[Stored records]
────────
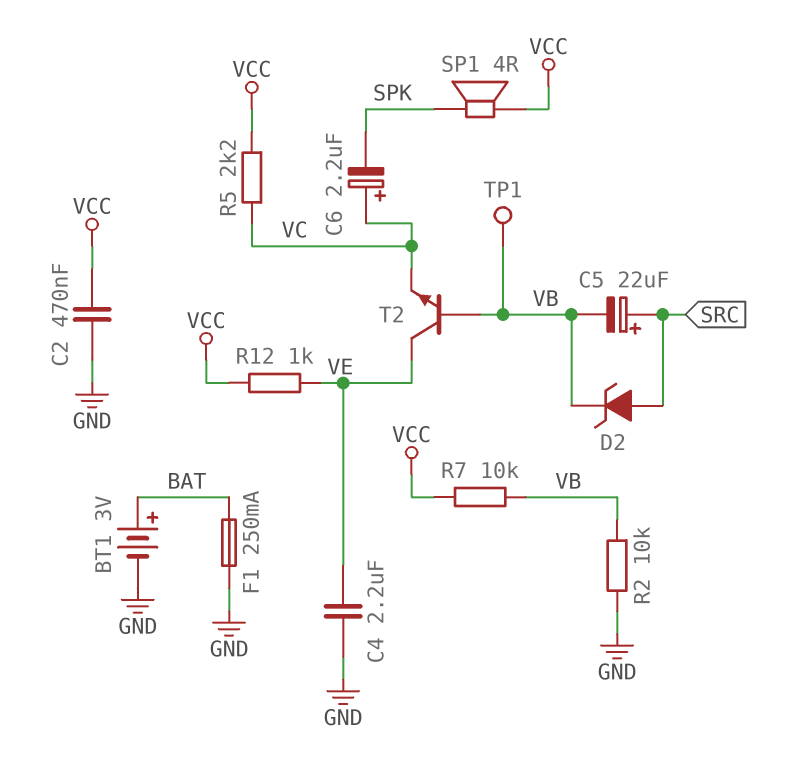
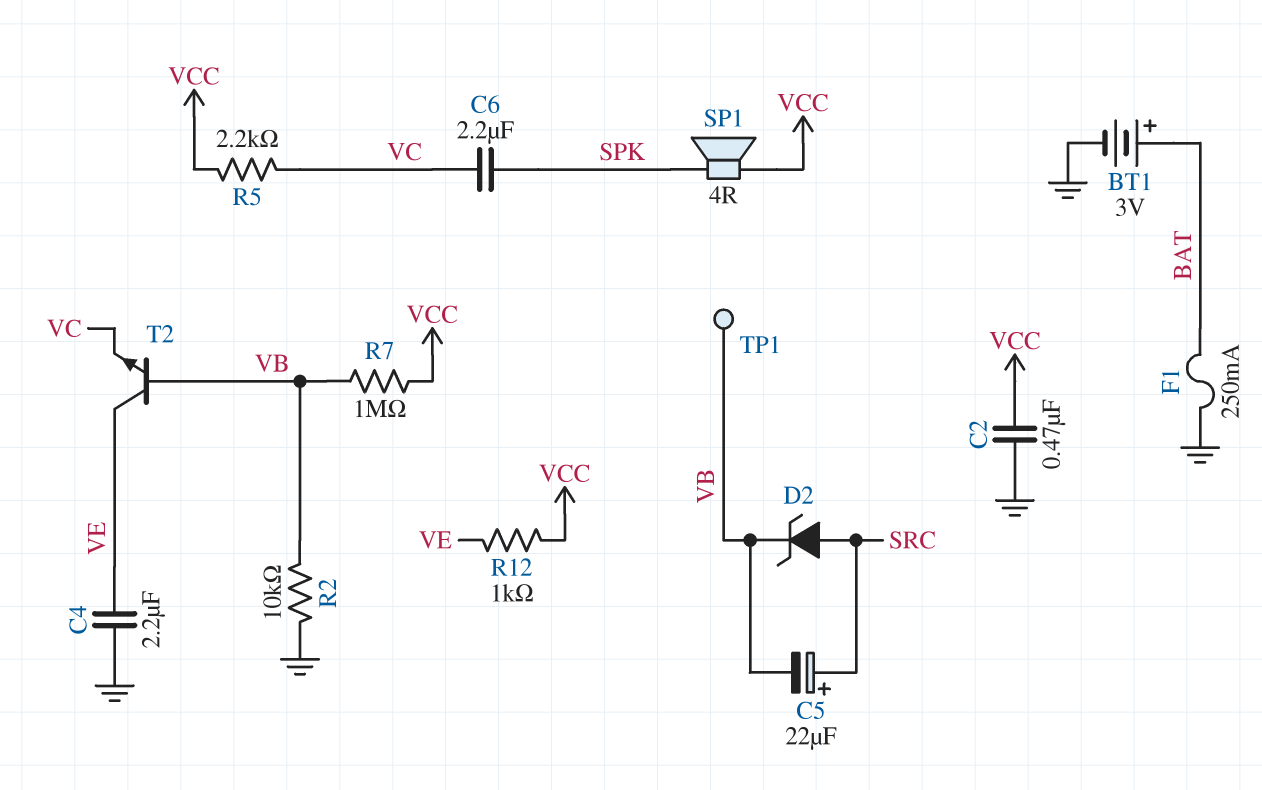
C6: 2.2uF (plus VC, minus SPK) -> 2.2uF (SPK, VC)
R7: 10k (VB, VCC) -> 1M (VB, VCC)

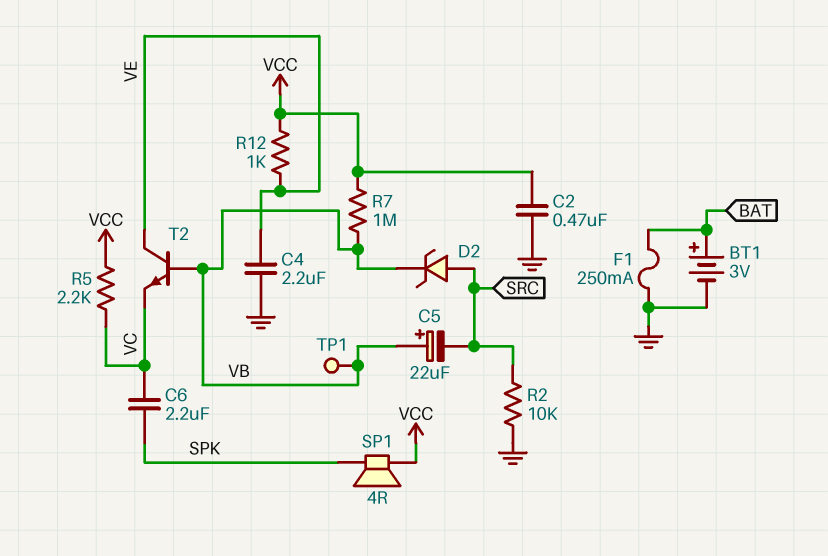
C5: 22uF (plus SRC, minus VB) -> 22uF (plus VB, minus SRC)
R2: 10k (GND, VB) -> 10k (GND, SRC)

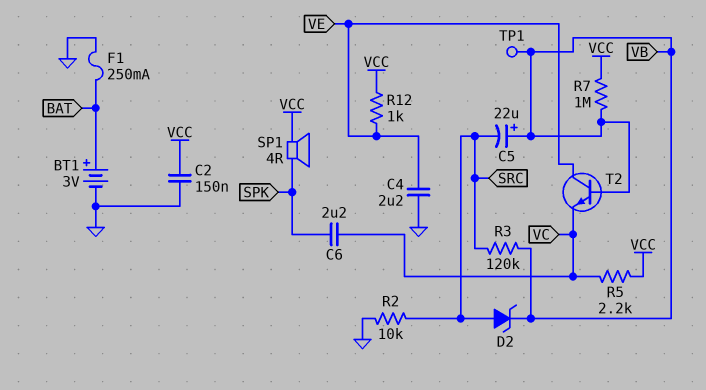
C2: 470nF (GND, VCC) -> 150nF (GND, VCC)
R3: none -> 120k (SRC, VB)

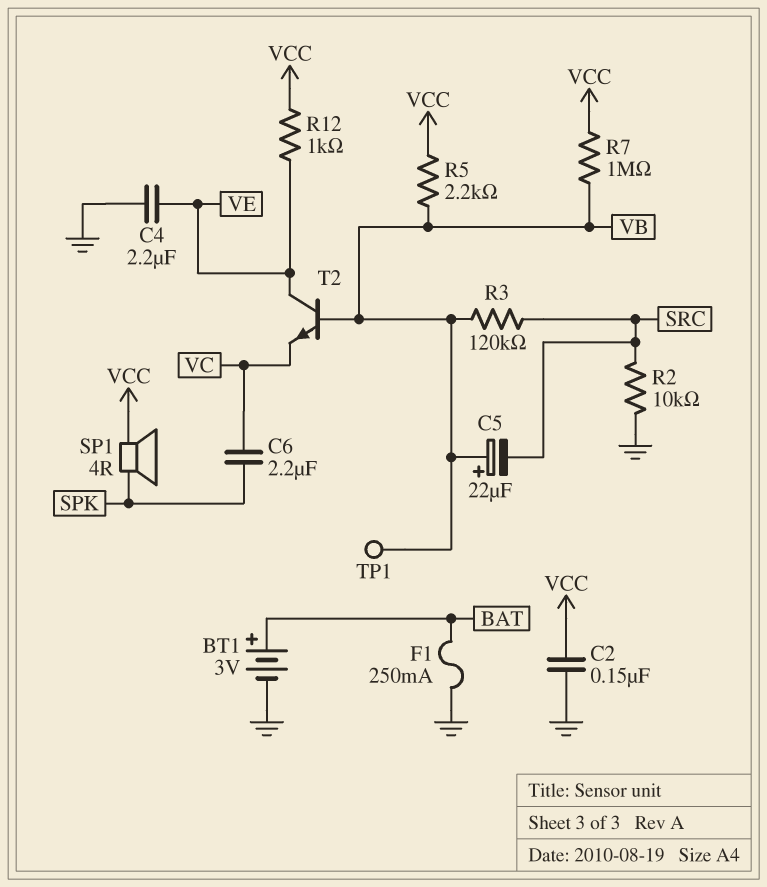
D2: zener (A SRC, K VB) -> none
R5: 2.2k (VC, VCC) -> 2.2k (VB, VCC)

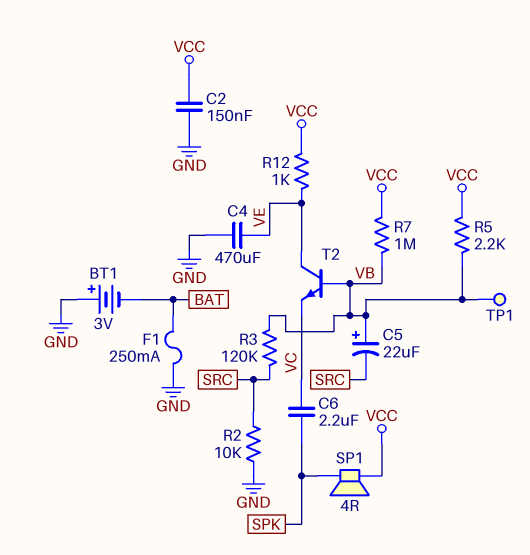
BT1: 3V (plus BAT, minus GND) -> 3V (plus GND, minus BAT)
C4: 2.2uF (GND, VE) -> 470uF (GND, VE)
────────
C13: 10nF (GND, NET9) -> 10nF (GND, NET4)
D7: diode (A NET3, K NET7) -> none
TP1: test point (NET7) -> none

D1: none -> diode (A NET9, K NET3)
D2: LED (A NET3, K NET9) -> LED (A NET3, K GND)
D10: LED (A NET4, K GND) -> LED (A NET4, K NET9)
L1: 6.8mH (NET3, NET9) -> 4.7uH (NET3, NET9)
────────
• **YOUR INSTRUCTIONS**:
Using the entries above, return each line that includes the word "plus".

• **RESPONSE FOR THIS EXERCISE**:
C6: 2.2uF (plus VC, minus SPK) -> 2.2uF (SPK, VC)
C5: 22uF (plus SRC, minus VB) -> 22uF (plus VB, minus SRC)
BT1: 3V (plus BAT, minus GND) -> 3V (plus GND, minus BAT)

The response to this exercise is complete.